Reproduce the text of each of the entries below line for line, without changing any wording, and omit the pictures from your copy.
******************************
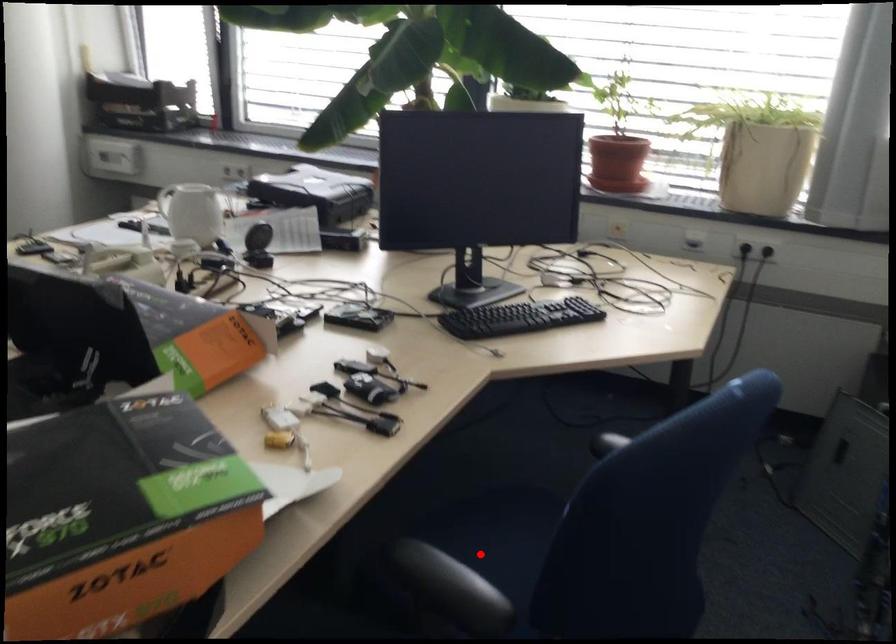
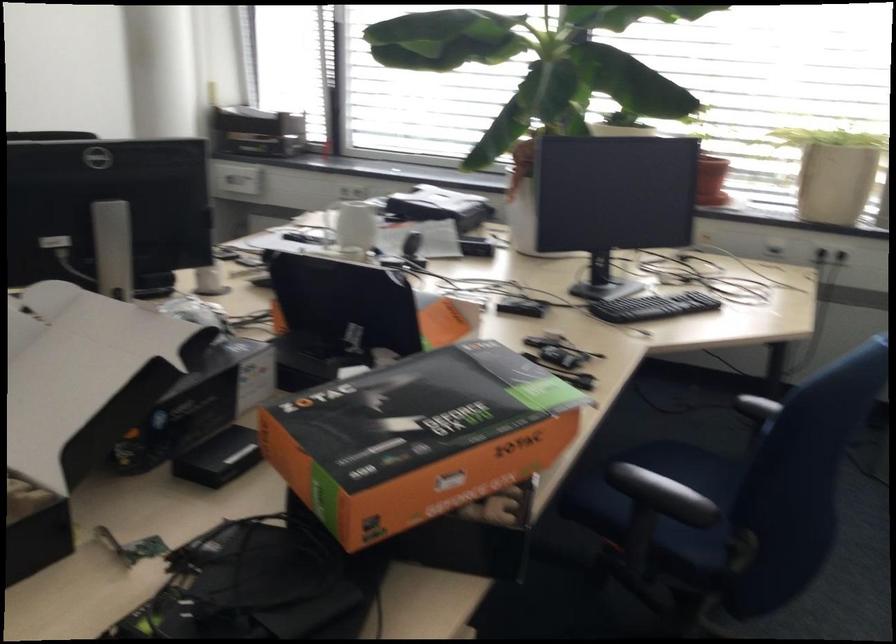
In the second image, find the point that corresponds to the highlighted location in the first image.

(659, 484)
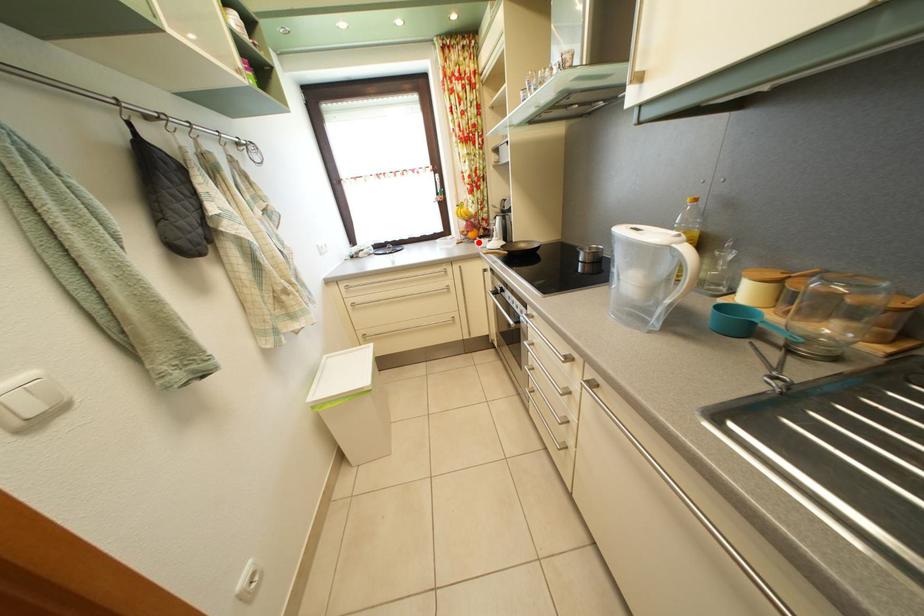
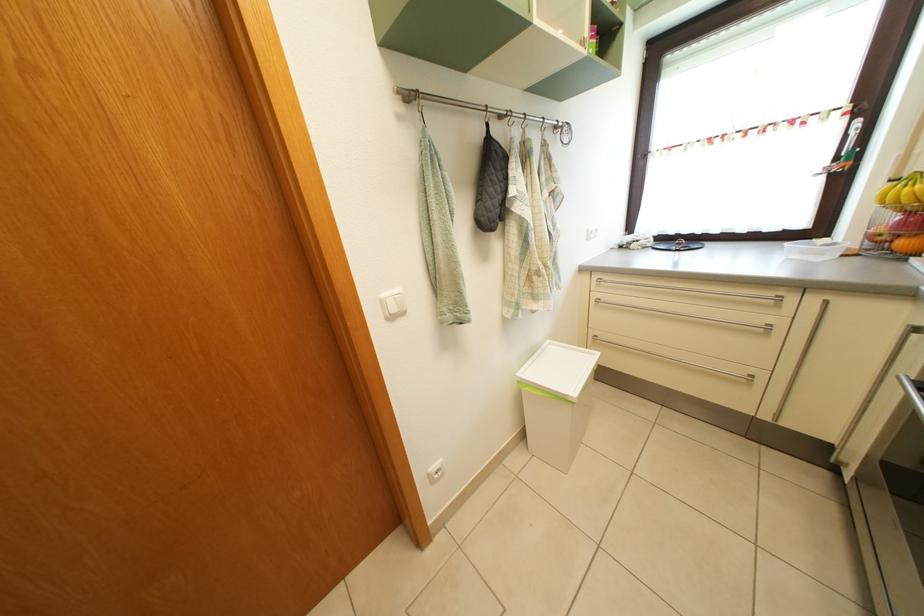
Question: I am providing you with two images of the same scene from different viewpoints. Image1 has a red point marked. In image2, the corresponding 3D location appears at what relative position? Reply with the corresponding letter.

Choices:
 (A) Closer
 (B) Farther

Answer: (B)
******************************
**THE RESULT**
In the second image, find the point that corresponds to the highlighted location in the first image.

(659, 484)
Question: I am providing you with two images of the same scene from different viewpoints. Image1 has a red point marked. In image2, the corresponding 3D location appears at what relative position? Reply with the corresponding letter.

Choices:
 (A) Closer
 (B) Farther

Answer: (B)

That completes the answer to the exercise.